===== MATERIAL PROVIDED =====
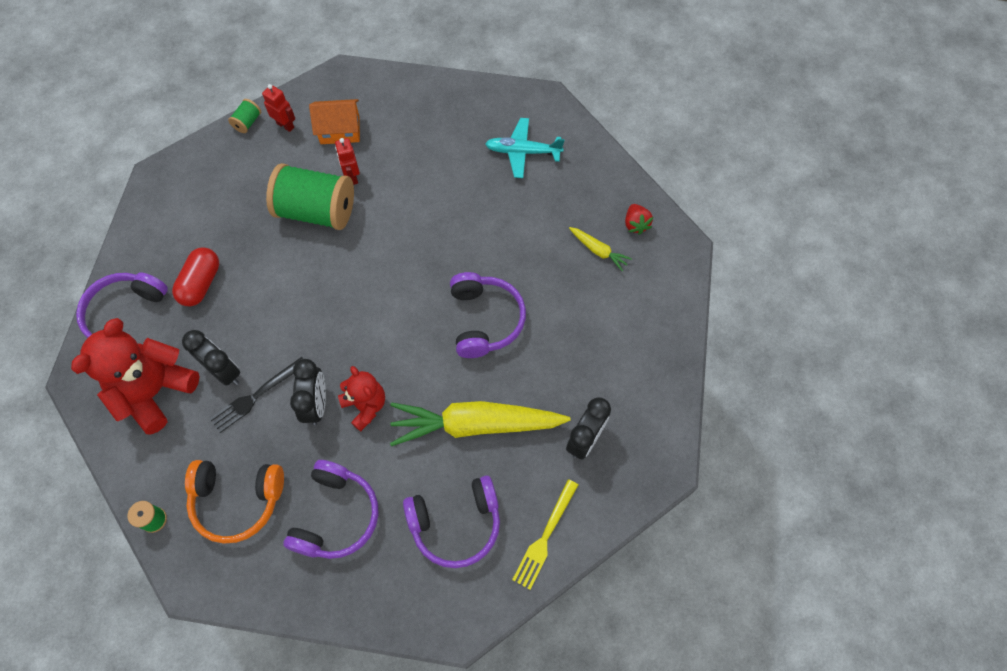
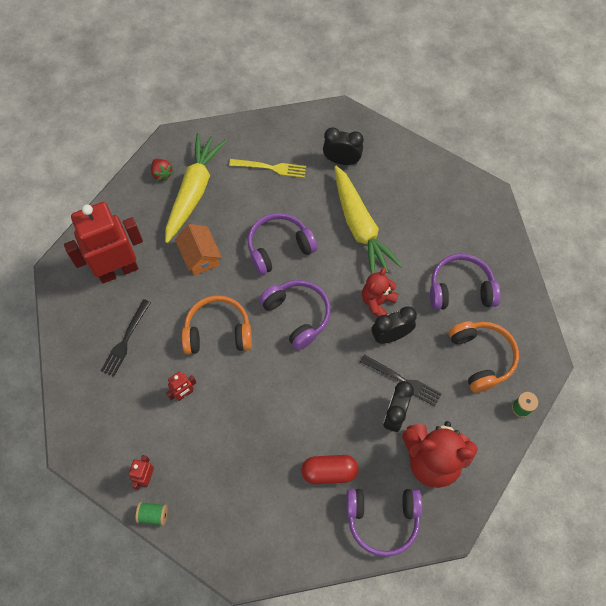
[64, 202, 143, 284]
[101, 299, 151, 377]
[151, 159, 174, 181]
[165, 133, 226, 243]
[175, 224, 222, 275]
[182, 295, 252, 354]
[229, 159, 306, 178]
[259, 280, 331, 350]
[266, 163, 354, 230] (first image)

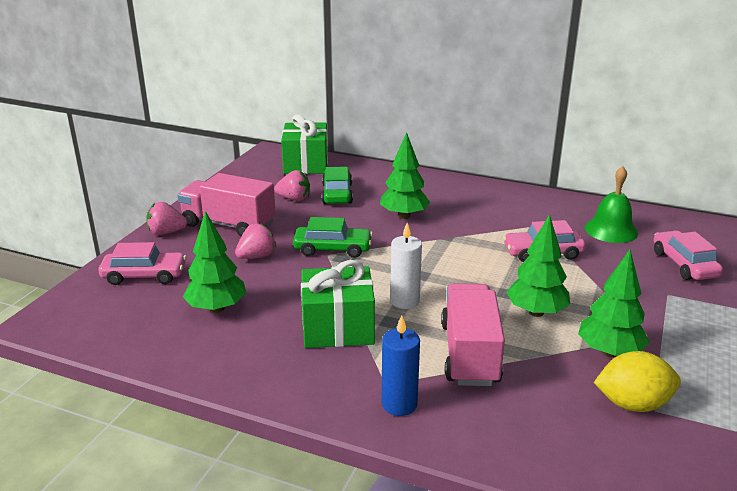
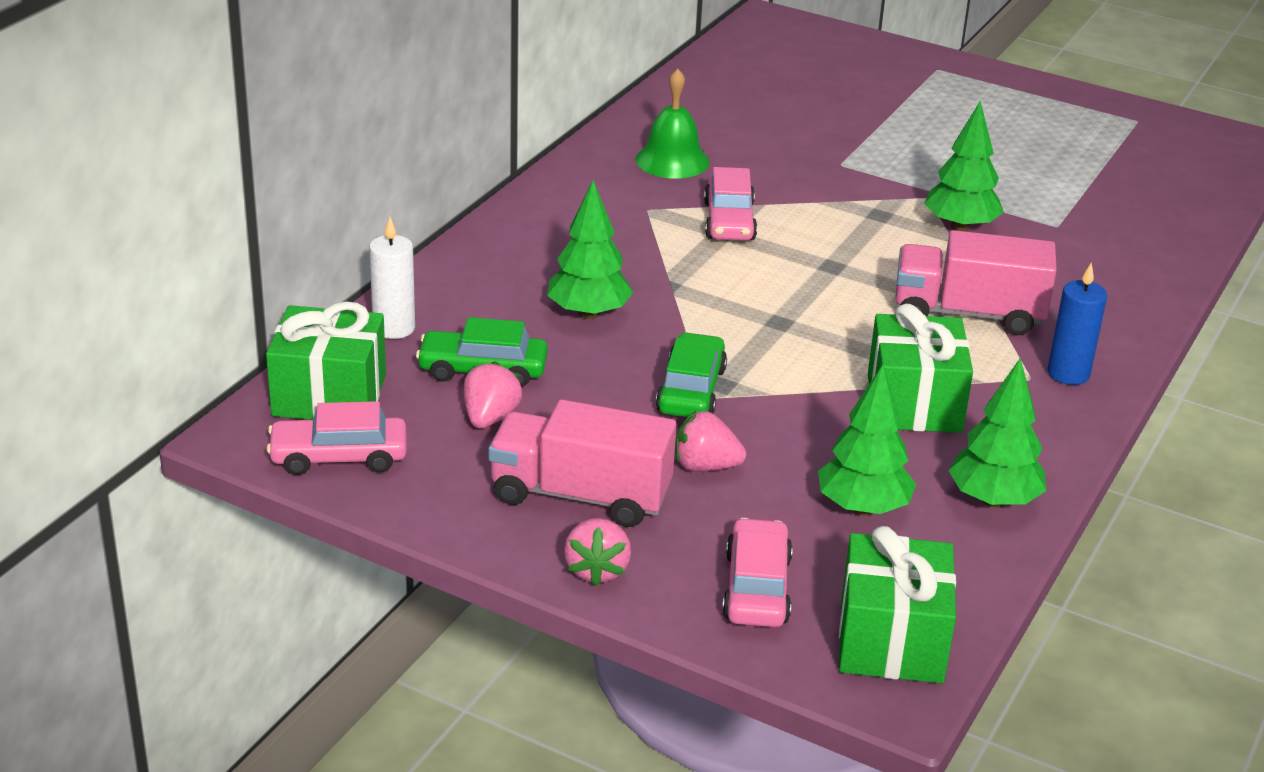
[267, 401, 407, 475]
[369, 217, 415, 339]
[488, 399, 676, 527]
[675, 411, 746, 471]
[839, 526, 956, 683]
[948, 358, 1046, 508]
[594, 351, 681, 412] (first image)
=====
== WHAT THE EXERCISE ASKS ==
How many lines in these entries contain the string "image"? State the number and nothing more.

== ANSWER TO THE PROBLEM ==
2